- _Raw data_

☆ ☆ ☆ ☆

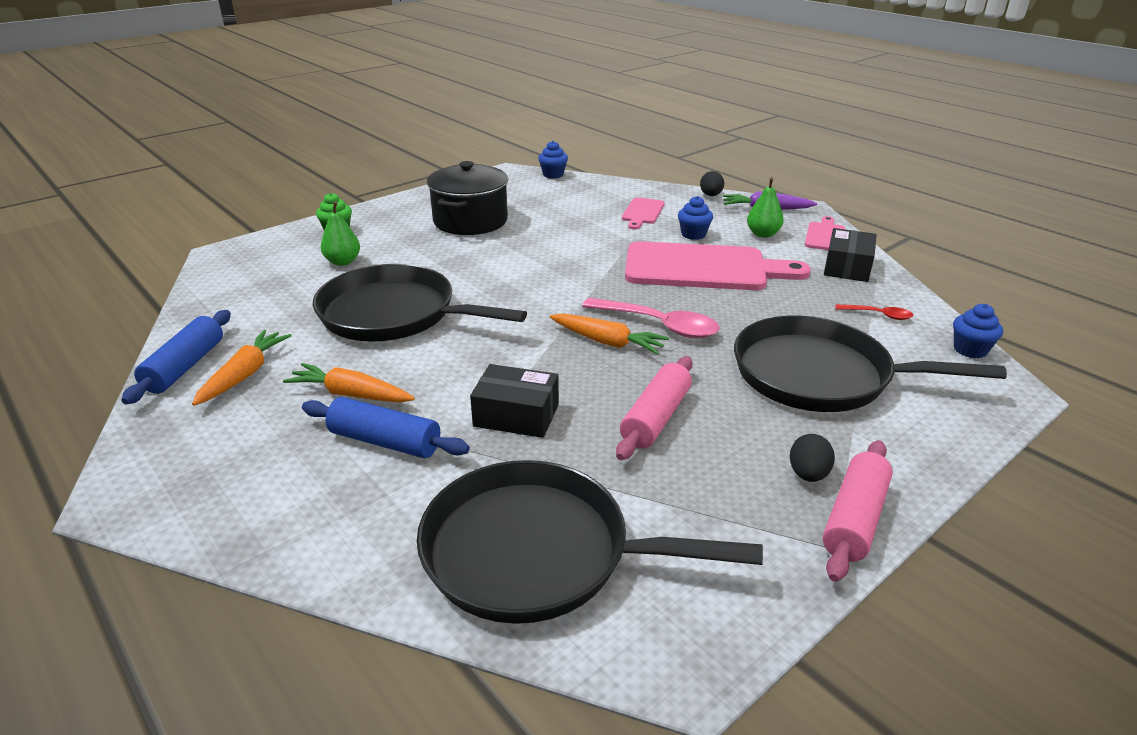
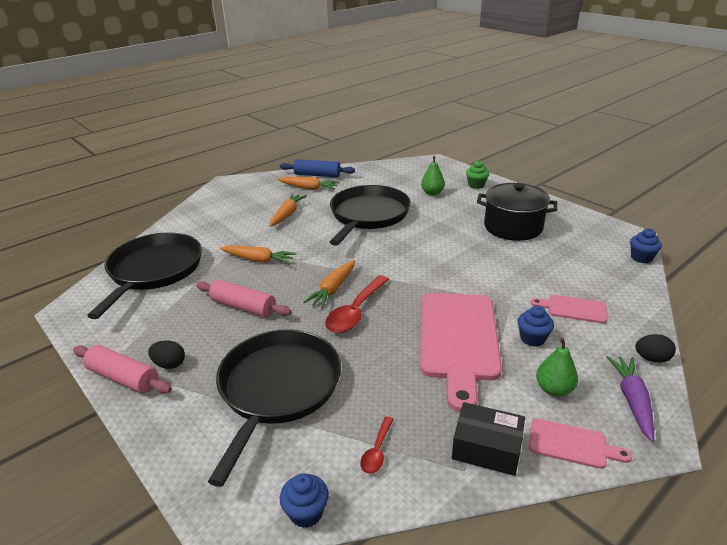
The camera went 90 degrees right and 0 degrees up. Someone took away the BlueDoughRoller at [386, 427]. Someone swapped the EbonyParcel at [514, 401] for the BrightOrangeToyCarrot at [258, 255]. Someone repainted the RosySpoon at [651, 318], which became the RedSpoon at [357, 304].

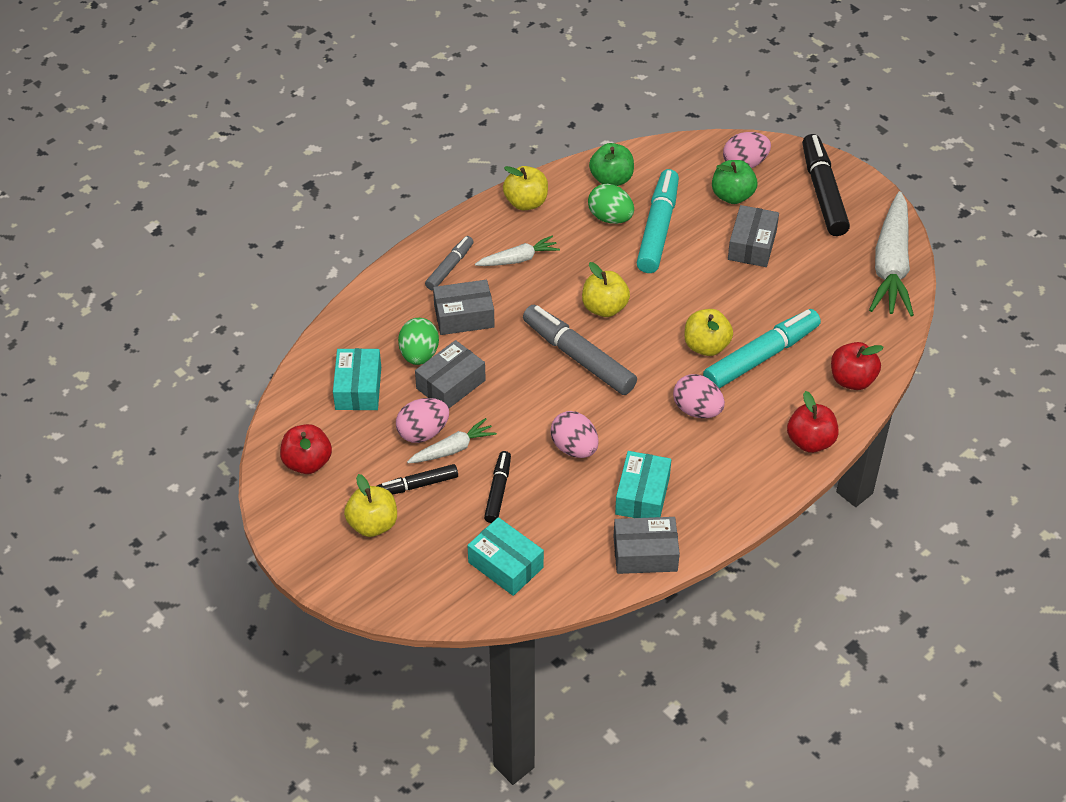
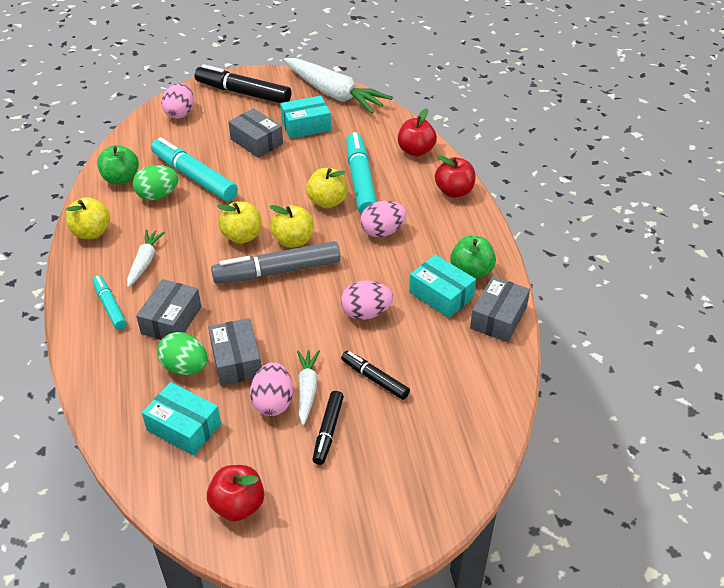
The camera went 60 degrees left and 5 degrees down. Someone carried the YellowToyApple from [370, 505] to [292, 226]. Someone repainted the GrayMarkerPen at [449, 263], which became the AquaMarkerPen at [109, 302]. Someone carried the AquaParcel from [505, 556] to [305, 117]. Someone carried the EmeraldToyApple from [734, 182] to [473, 257].

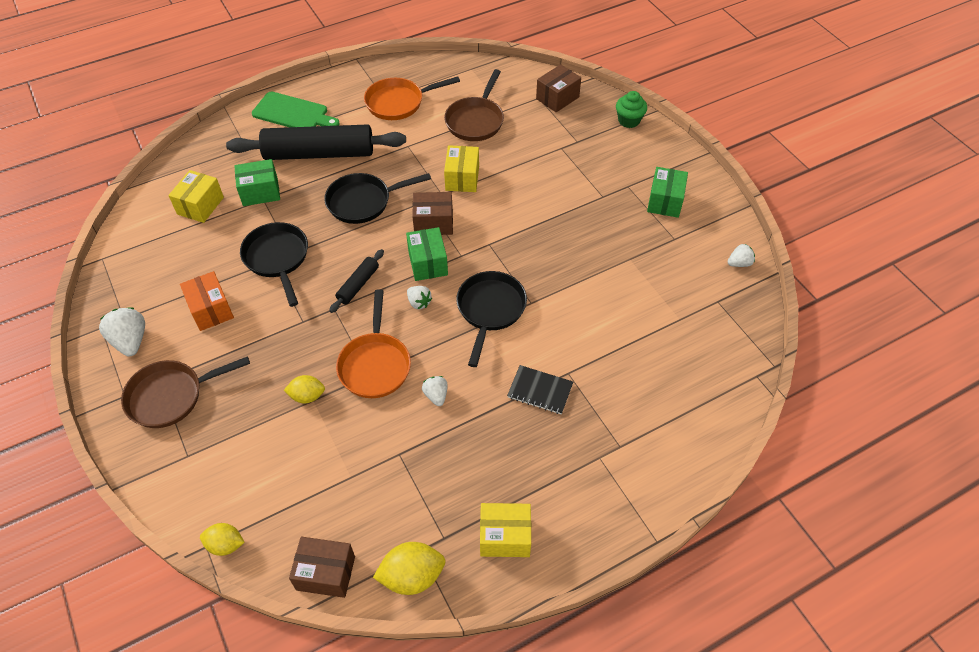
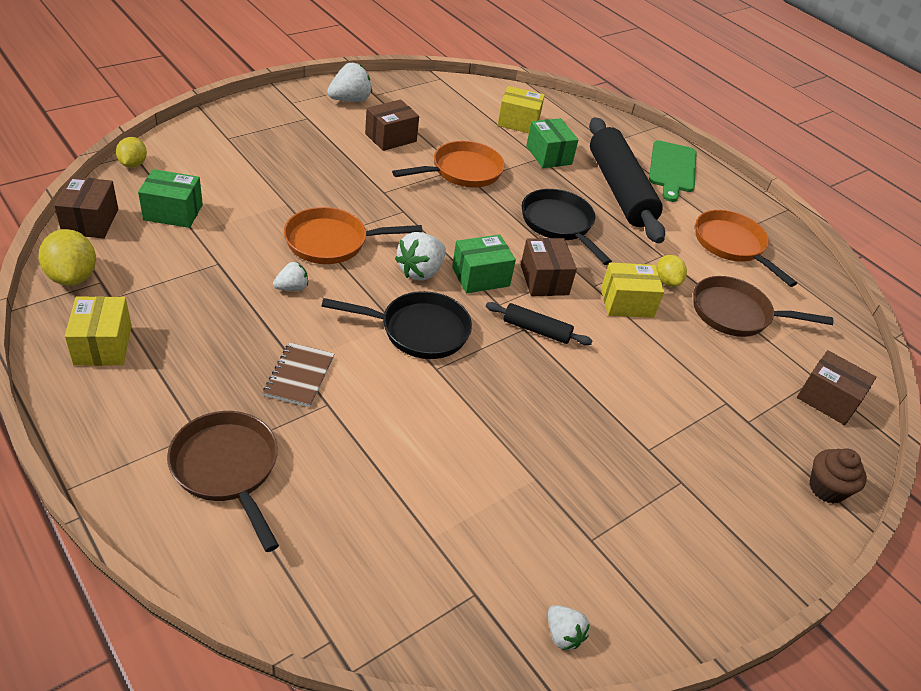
The camera went 75 degrees right and 10 degrees down. Someone carried the BrownPan from [185, 392] to [223, 481]. Someone repainted the BrightOrangeParcel at [207, 301], which became the BrownParcel at [392, 125]. Someone repainted the EbonyPan at [274, 264], which became the BrightOrangePan at [448, 164]. Someone carried the YellowCitrusFruit from [304, 389] to [671, 271]. Someone carried the EbonyDoughRoller from [356, 281] to [539, 323]. Someone scaled the WhiteStrawberry at [419, 297] by 1.69. Someone repainted the EbonyNotebook at [540, 389], which became the BrownNotebook at [298, 374]. Someone repainted the EmeraldCupcake at [631, 109], which became the BrownCupcake at [838, 476]. Someone carried the EmeraldParcel from [667, 192] to [170, 198].

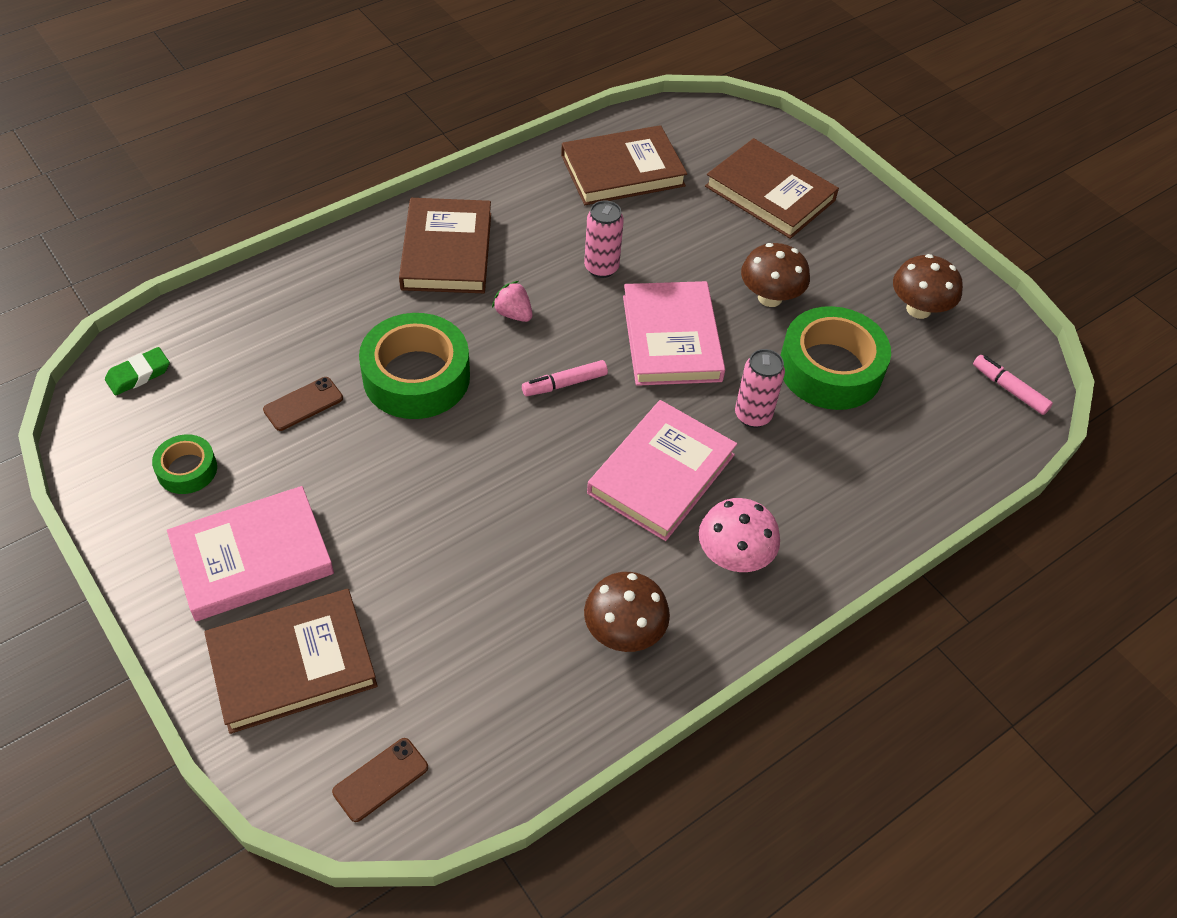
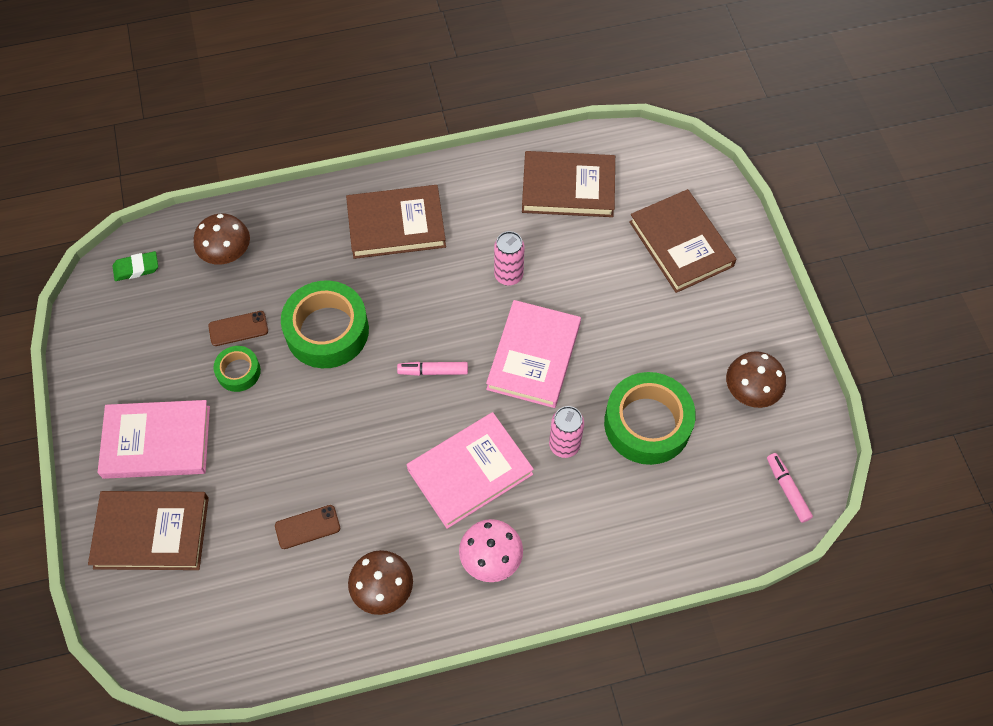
The camera went 25 degrees right and 10 degrees up. Someone carried the EmeraldTape from [184, 464] to [237, 369]. Someone carried the BrownSmartphone from [380, 780] to [307, 527]. Someone rotated the BrownHardcover at [445, 245] by 60 degrees clockwise. Someone took away the RosyStrawberry at [512, 301]. Someone carried the BrownMushroom from [775, 275] to [222, 239].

☆ ☆ ☆ ☆

- _To do_
Please print the material exactly as given above, omitting the pictures.

- _The completed task_
The camera went 90 degrees right and 0 degrees up. Someone took away the BlueDoughRoller at [386, 427]. Someone swapped the EbonyParcel at [514, 401] for the BrightOrangeToyCarrot at [258, 255]. Someone repainted the RosySpoon at [651, 318], which became the RedSpoon at [357, 304].

The camera went 60 degrees left and 5 degrees down. Someone carried the YellowToyApple from [370, 505] to [292, 226]. Someone repainted the GrayMarkerPen at [449, 263], which became the AquaMarkerPen at [109, 302]. Someone carried the AquaParcel from [505, 556] to [305, 117]. Someone carried the EmeraldToyApple from [734, 182] to [473, 257].

The camera went 75 degrees right and 10 degrees down. Someone carried the BrownPan from [185, 392] to [223, 481]. Someone repainted the BrightOrangeParcel at [207, 301], which became the BrownParcel at [392, 125]. Someone repainted the EbonyPan at [274, 264], which became the BrightOrangePan at [448, 164]. Someone carried the YellowCitrusFruit from [304, 389] to [671, 271]. Someone carried the EbonyDoughRoller from [356, 281] to [539, 323]. Someone scaled the WhiteStrawberry at [419, 297] by 1.69. Someone repainted the EbonyNotebook at [540, 389], which became the BrownNotebook at [298, 374]. Someone repainted the EmeraldCupcake at [631, 109], which became the BrownCupcake at [838, 476]. Someone carried the EmeraldParcel from [667, 192] to [170, 198].

The camera went 25 degrees right and 10 degrees up. Someone carried the EmeraldTape from [184, 464] to [237, 369]. Someone carried the BrownSmartphone from [380, 780] to [307, 527]. Someone rotated the BrownHardcover at [445, 245] by 60 degrees clockwise. Someone took away the RosyStrawberry at [512, 301]. Someone carried the BrownMushroom from [775, 275] to [222, 239].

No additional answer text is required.